#### [THE INPUT]
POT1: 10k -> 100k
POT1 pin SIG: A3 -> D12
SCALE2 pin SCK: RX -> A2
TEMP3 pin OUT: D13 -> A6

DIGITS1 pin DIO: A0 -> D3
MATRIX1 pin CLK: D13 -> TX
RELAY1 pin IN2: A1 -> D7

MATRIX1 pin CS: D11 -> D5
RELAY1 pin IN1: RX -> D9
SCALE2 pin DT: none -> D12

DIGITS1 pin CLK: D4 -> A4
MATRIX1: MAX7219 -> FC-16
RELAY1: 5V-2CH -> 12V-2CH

#### [WHAT YOU NEED TO DO]
Please copy all of the data above exactly.

#### [RESULT FOR THIS TASK]
POT1: 10k -> 100k
POT1 pin SIG: A3 -> D12
SCALE2 pin SCK: RX -> A2
TEMP3 pin OUT: D13 -> A6

DIGITS1 pin DIO: A0 -> D3
MATRIX1 pin CLK: D13 -> TX
RELAY1 pin IN2: A1 -> D7

MATRIX1 pin CS: D11 -> D5
RELAY1 pin IN1: RX -> D9
SCALE2 pin DT: none -> D12

DIGITS1 pin CLK: D4 -> A4
MATRIX1: MAX7219 -> FC-16
RELAY1: 5V-2CH -> 12V-2CH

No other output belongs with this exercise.